▶ [EXERCISE REQUIREMENTS]: If a line in the records contains the string "domino", show that line.

(MATERIALS PROVIDED)

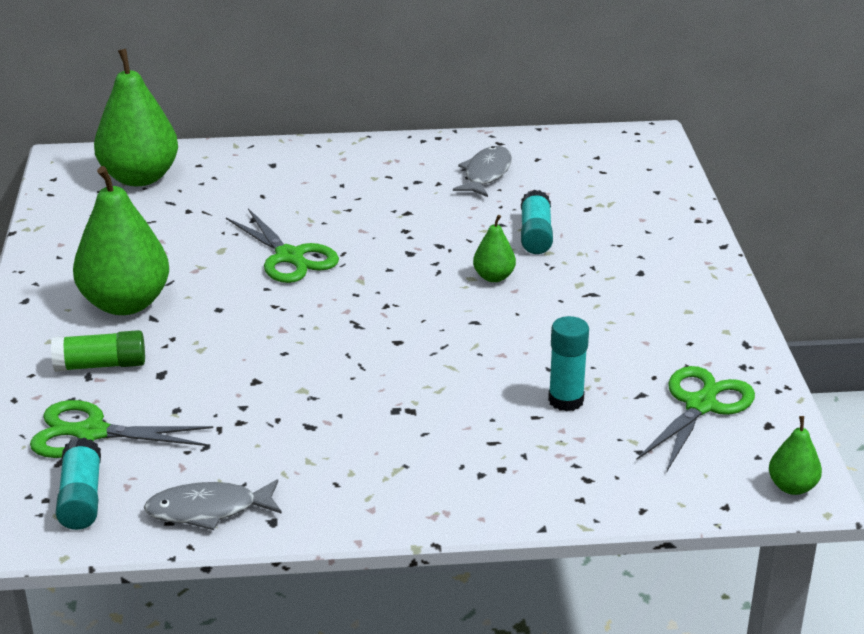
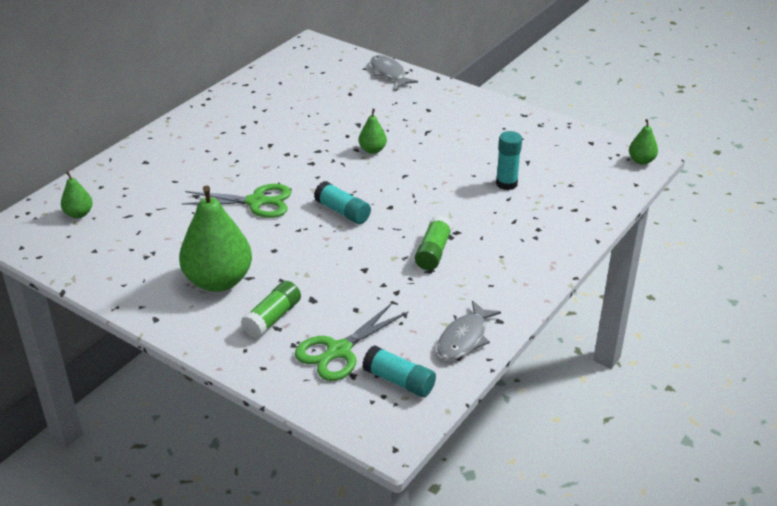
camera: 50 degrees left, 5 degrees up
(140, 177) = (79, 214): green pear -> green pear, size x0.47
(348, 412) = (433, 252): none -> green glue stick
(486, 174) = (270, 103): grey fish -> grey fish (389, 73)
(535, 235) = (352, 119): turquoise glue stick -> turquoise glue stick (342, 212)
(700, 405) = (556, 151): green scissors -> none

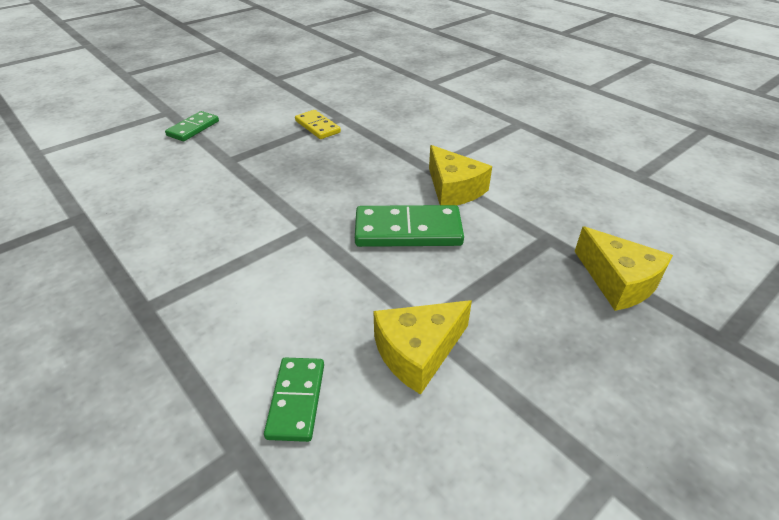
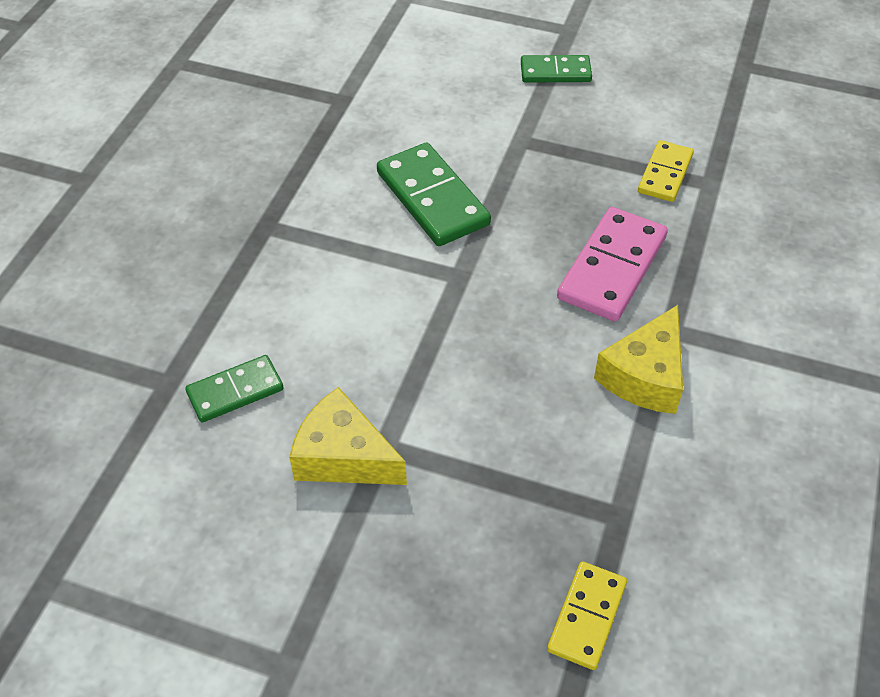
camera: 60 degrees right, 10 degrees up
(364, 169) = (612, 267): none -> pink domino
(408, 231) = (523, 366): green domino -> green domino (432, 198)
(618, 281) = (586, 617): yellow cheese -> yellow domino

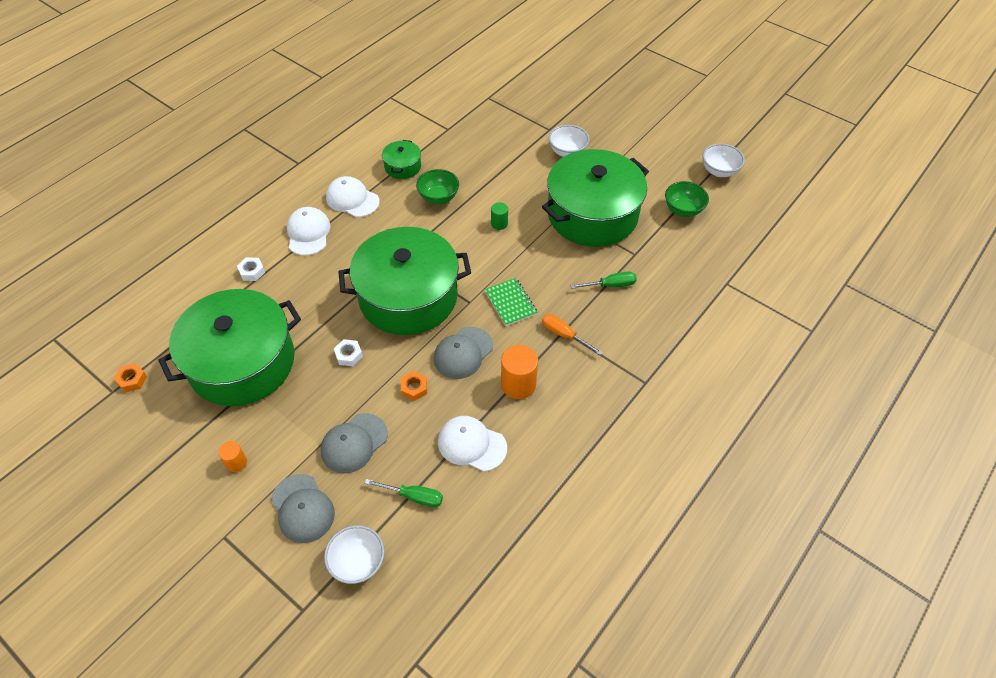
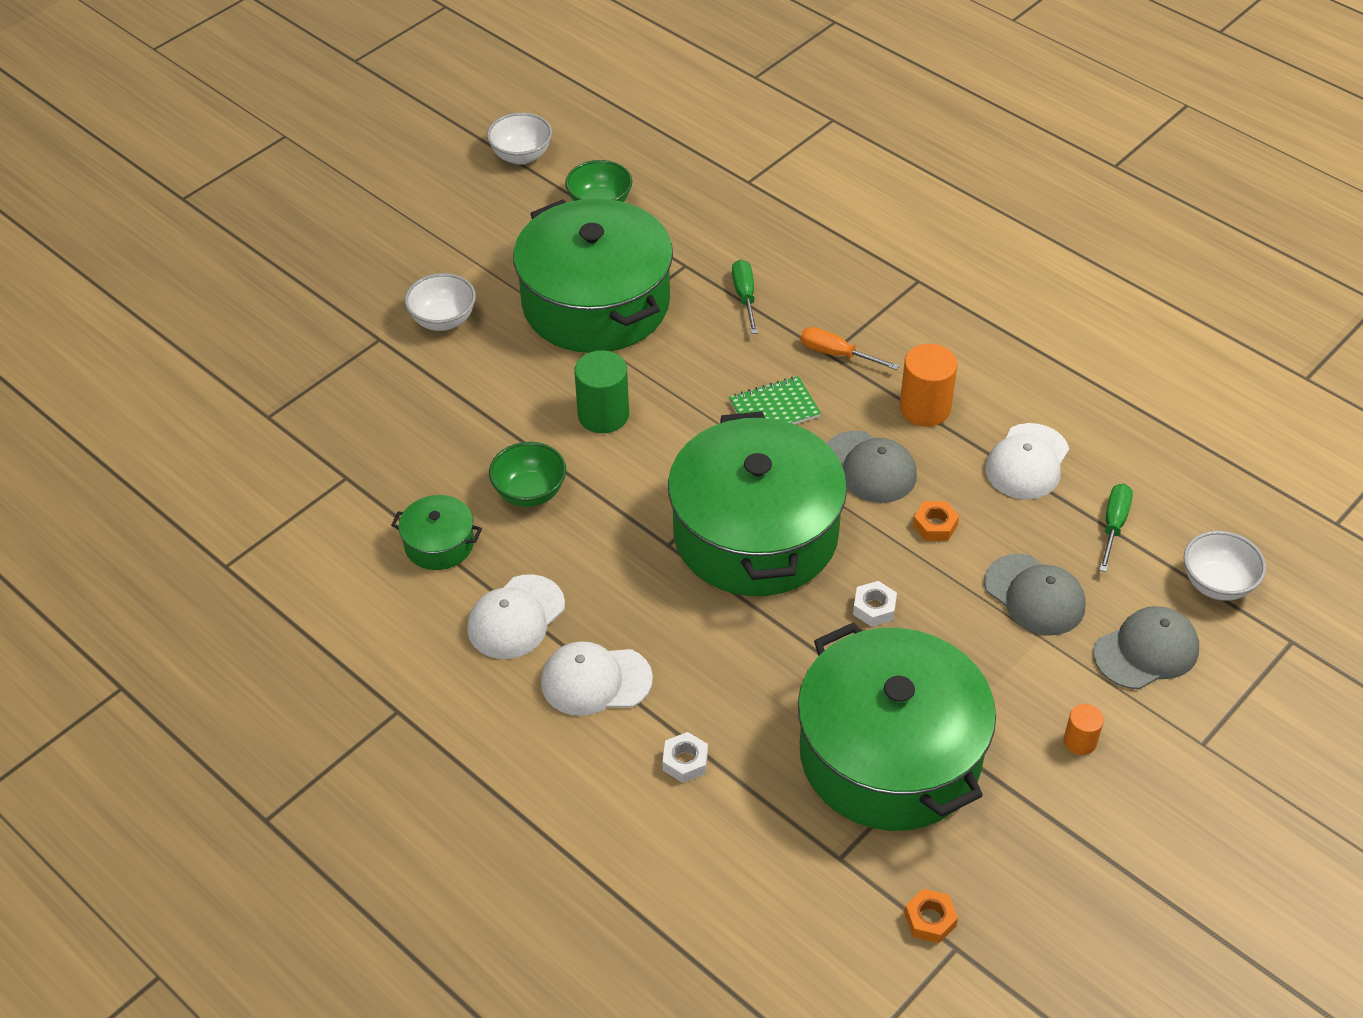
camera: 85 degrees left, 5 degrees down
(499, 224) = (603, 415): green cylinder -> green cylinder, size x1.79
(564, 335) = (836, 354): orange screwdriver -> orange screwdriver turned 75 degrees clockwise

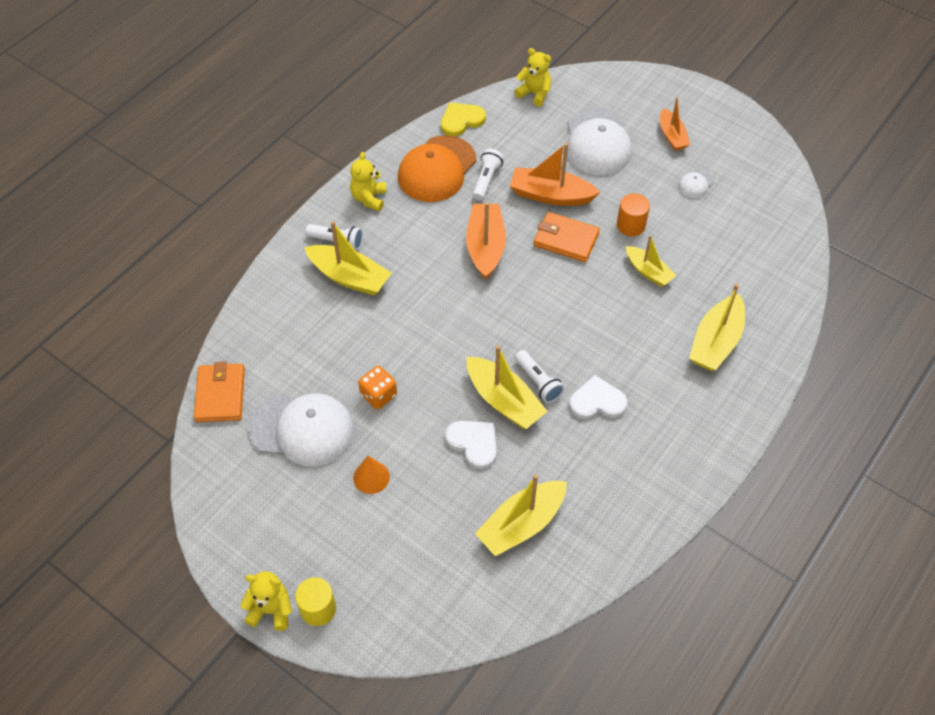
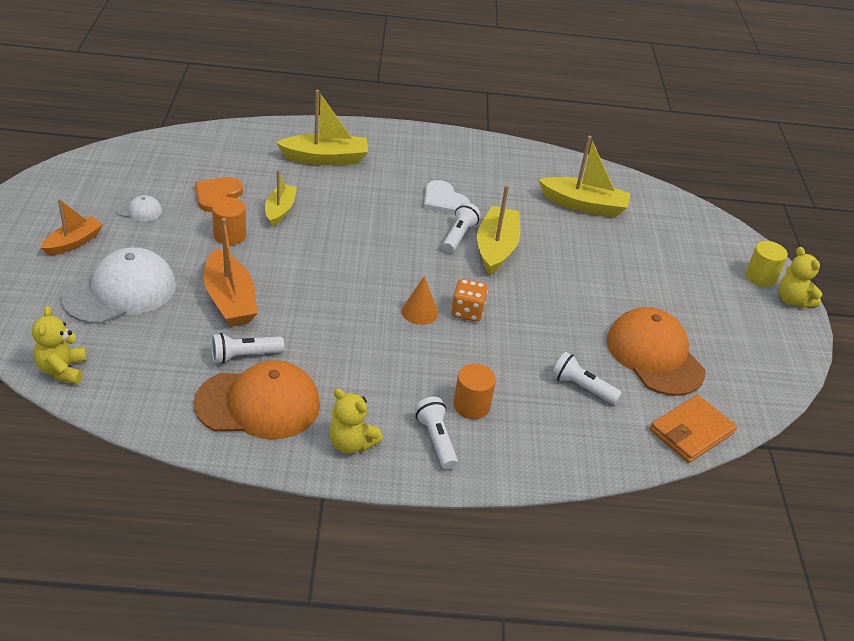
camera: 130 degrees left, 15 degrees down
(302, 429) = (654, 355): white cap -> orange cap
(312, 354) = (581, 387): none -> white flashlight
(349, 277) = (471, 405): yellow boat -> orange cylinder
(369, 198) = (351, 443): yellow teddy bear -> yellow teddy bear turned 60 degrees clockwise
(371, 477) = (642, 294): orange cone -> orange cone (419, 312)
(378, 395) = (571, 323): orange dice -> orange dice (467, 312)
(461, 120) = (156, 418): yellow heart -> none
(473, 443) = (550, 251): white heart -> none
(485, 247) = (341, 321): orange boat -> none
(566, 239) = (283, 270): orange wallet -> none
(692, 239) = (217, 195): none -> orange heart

(End MATERIALS PROVIDED)

▶ [RESPONSE TO THIS EXERCISE]:
(364, 169) = (612, 267): none -> pink domino
(408, 231) = (523, 366): green domino -> green domino (432, 198)
(618, 281) = (586, 617): yellow cheese -> yellow domino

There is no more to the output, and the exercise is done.